### Exercise:
From the line containing "red pentagon: rotated 24 degrees clockwise" to the line containing "gray rectangle: moved" in the records below, set down every line exactly as it stands, both ends included, and skip the pictures.

### Data listing:
========
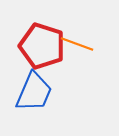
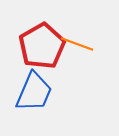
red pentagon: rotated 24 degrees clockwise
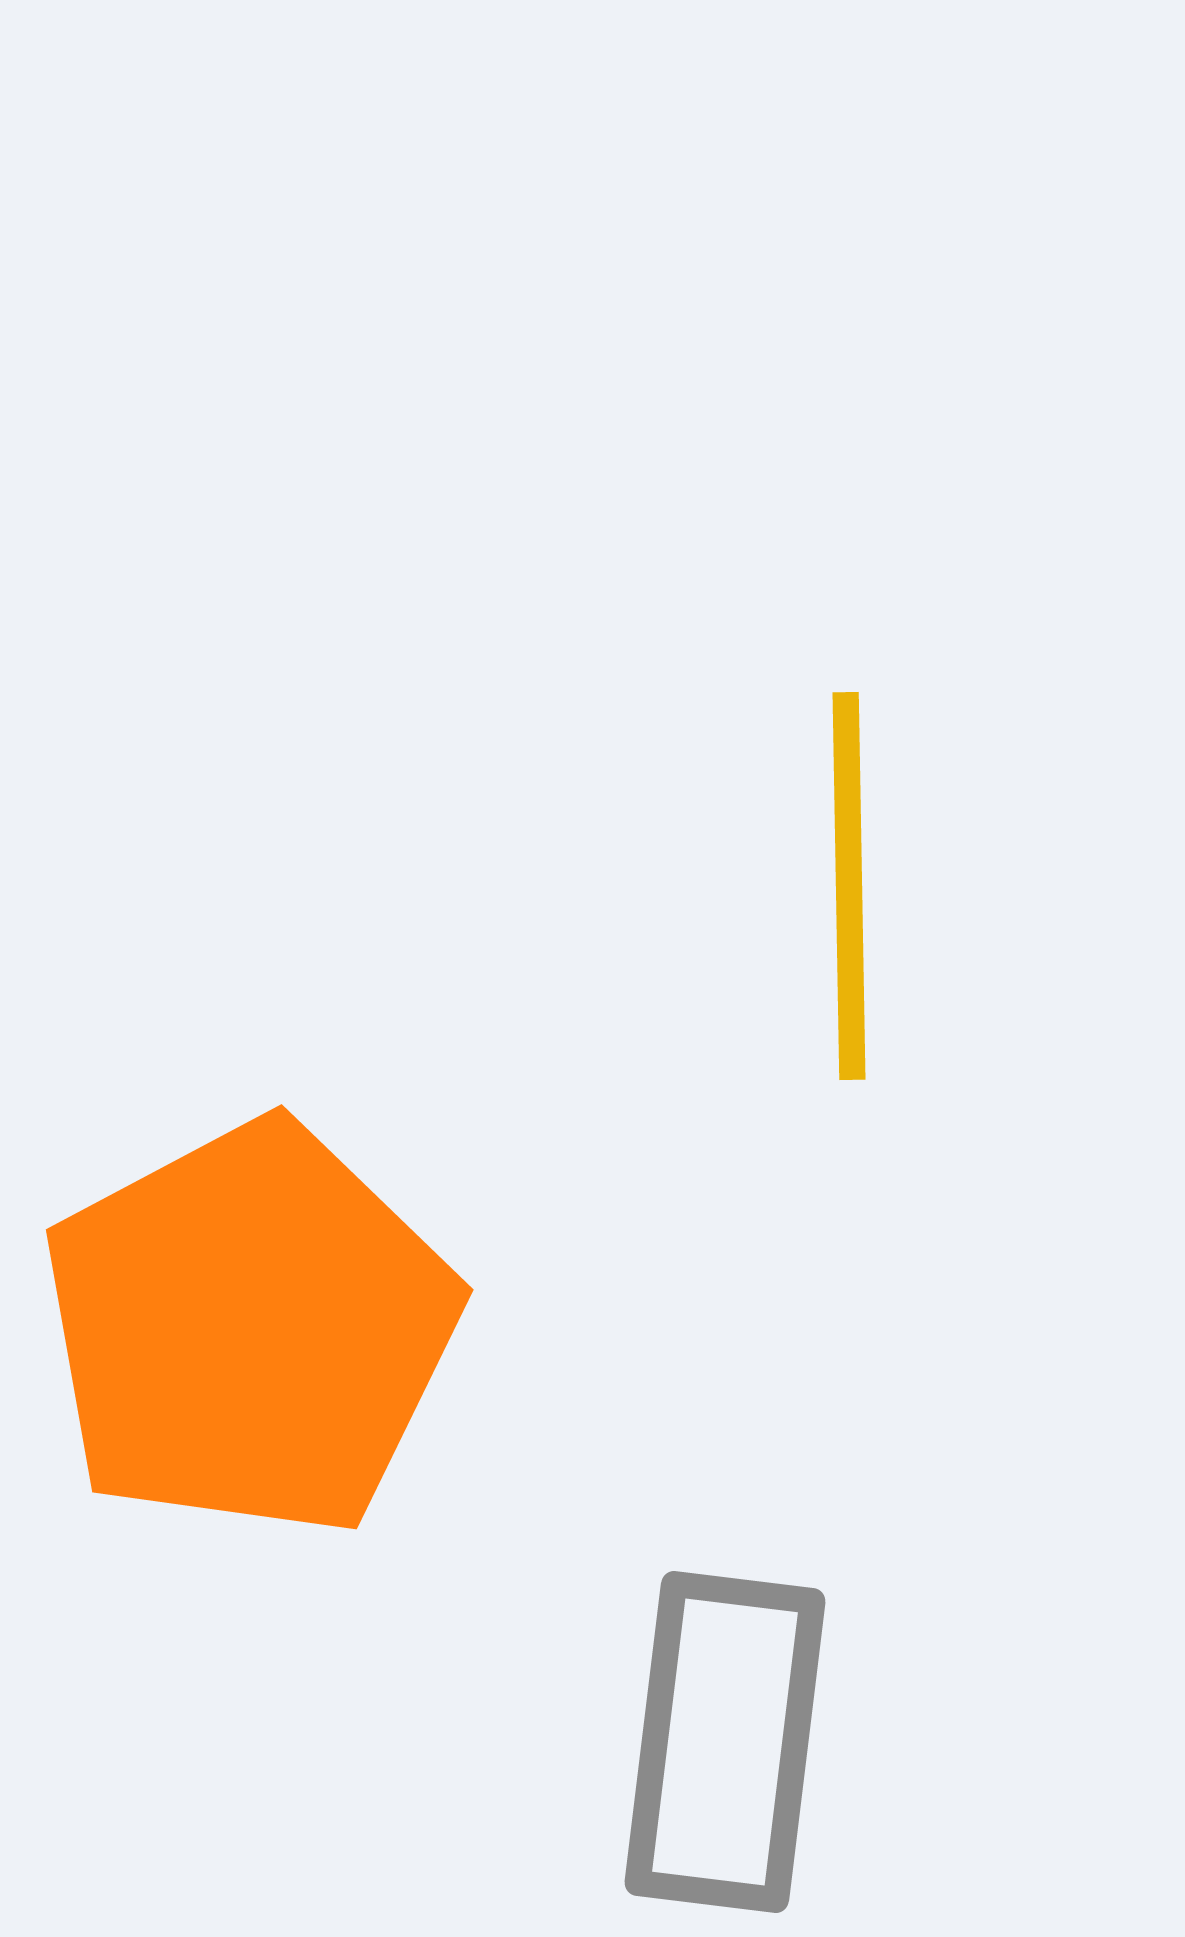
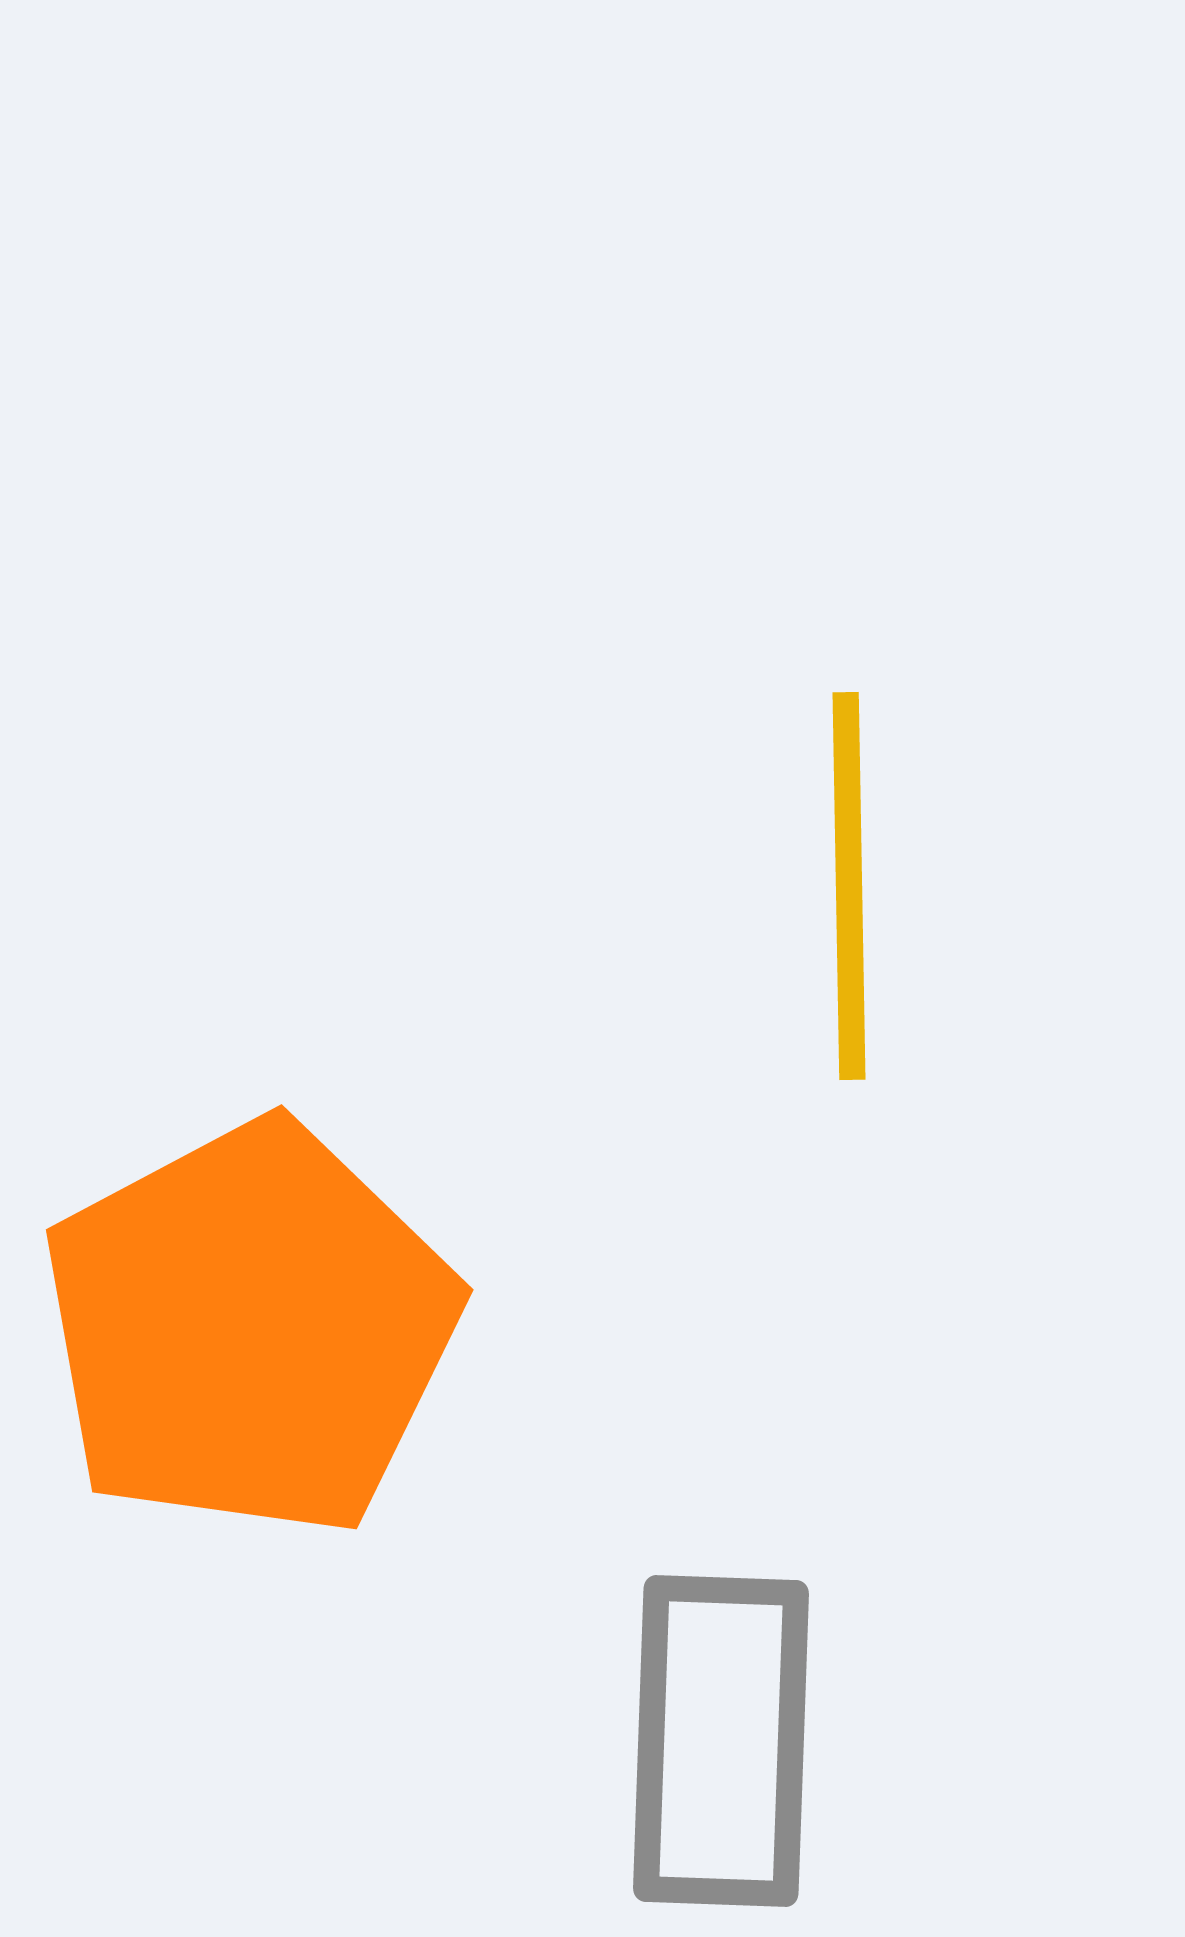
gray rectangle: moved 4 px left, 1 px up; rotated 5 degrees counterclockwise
========
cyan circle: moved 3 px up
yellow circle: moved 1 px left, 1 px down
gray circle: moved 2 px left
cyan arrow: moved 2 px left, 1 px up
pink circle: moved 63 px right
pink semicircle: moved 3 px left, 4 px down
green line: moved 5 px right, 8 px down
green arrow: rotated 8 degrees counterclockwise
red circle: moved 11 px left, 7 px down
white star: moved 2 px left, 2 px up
========
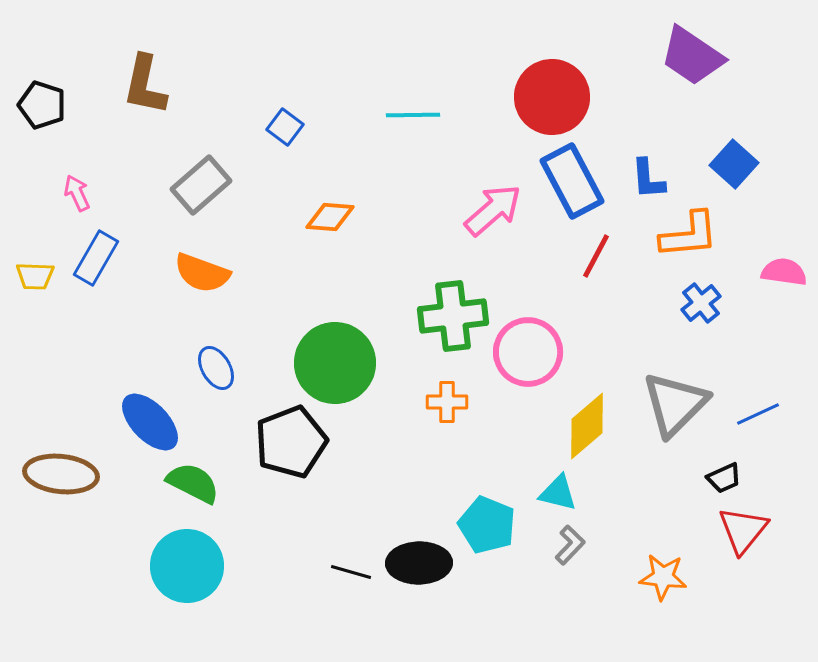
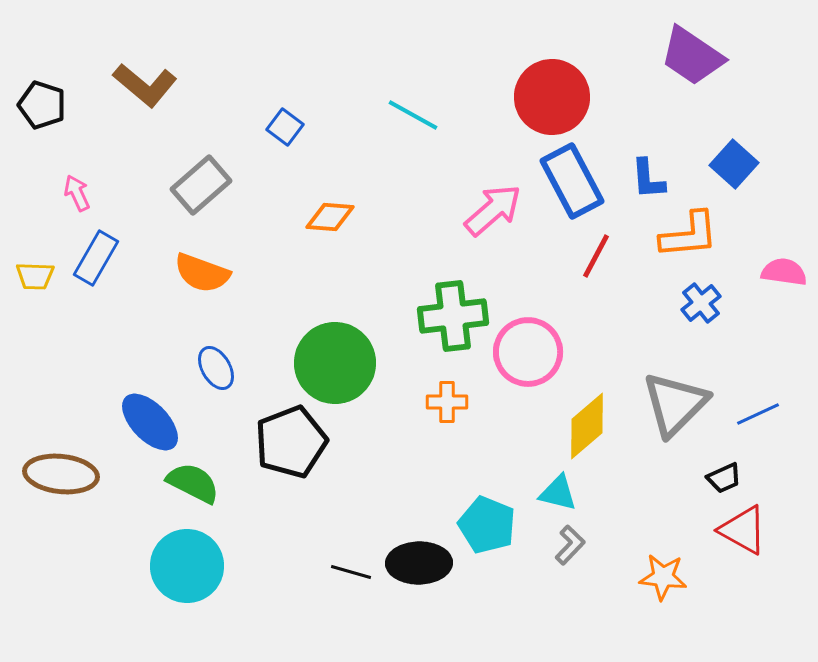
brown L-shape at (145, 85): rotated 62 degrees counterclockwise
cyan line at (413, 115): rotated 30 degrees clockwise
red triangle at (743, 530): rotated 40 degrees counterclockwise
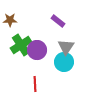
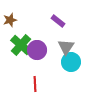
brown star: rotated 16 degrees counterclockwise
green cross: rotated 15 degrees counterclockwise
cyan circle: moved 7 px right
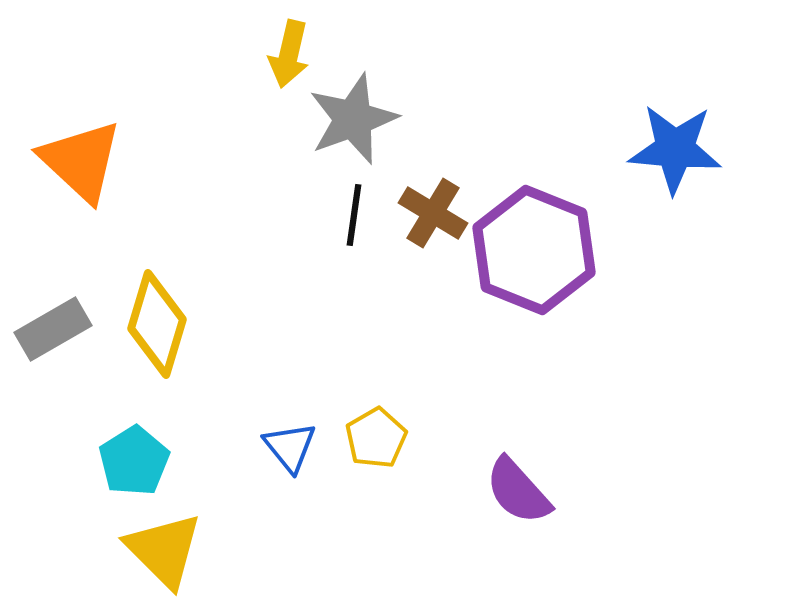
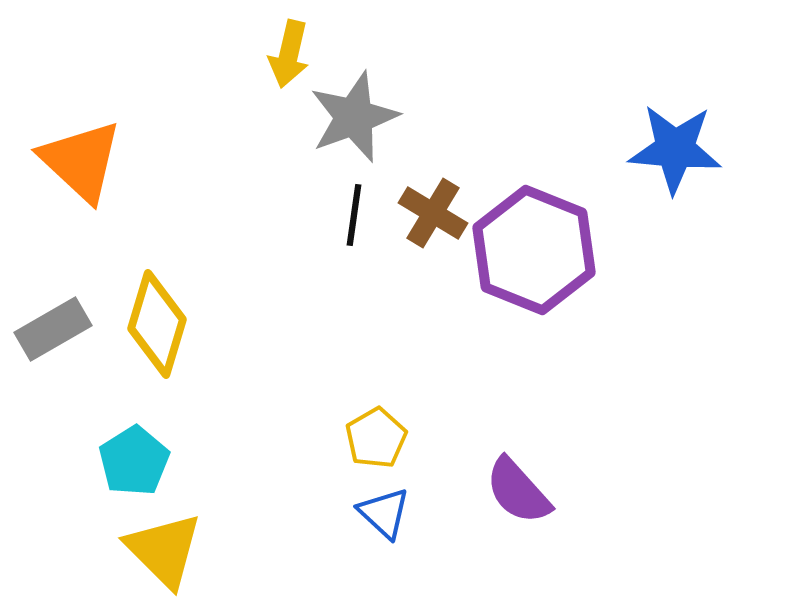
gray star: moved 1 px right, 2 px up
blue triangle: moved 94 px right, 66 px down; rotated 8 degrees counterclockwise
========
### Written answer:
red pentagon: rotated 24 degrees clockwise
gray rectangle: moved 4 px left, 1 px up; rotated 5 degrees counterclockwise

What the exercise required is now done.